EXERCISE DETAILS:
Tally the lines in the entries below where the string "round" occurs. Reply with the total alone.

Stored records
• • • • • • •

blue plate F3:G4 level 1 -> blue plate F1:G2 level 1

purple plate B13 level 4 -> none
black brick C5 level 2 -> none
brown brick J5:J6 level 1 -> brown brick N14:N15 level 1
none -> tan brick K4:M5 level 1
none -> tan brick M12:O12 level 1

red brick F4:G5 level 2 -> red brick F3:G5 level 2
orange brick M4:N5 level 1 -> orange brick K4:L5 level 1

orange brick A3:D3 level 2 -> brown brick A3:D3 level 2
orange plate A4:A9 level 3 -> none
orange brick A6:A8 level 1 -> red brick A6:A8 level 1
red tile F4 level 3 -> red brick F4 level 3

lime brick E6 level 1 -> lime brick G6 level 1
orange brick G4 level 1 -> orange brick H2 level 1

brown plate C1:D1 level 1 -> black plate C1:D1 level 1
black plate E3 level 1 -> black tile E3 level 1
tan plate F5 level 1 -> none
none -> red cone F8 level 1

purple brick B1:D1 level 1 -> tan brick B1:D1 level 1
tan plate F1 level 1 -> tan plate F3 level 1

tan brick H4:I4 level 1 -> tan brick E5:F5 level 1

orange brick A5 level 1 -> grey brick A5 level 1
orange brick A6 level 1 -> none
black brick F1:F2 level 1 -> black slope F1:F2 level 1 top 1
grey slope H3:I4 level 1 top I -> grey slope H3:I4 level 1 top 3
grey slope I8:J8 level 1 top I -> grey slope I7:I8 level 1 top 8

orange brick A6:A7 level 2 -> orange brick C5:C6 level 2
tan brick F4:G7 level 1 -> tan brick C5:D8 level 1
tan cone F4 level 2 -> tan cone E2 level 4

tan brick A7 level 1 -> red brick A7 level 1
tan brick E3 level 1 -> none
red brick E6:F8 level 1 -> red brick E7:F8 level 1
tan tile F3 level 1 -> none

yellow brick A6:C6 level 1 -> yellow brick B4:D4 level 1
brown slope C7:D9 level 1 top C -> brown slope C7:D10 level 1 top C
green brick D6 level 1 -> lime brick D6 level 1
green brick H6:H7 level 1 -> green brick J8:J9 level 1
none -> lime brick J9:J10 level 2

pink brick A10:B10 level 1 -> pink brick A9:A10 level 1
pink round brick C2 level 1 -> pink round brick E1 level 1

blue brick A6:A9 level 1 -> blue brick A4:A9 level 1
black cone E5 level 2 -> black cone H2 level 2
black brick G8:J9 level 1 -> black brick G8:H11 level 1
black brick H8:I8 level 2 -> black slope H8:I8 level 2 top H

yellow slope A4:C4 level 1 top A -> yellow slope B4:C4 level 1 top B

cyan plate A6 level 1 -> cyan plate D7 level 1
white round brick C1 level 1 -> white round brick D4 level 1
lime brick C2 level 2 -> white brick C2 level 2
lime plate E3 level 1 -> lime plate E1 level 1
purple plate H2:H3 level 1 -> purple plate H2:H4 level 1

• • • • • • •

RESULT OF THE EXERCISE:
2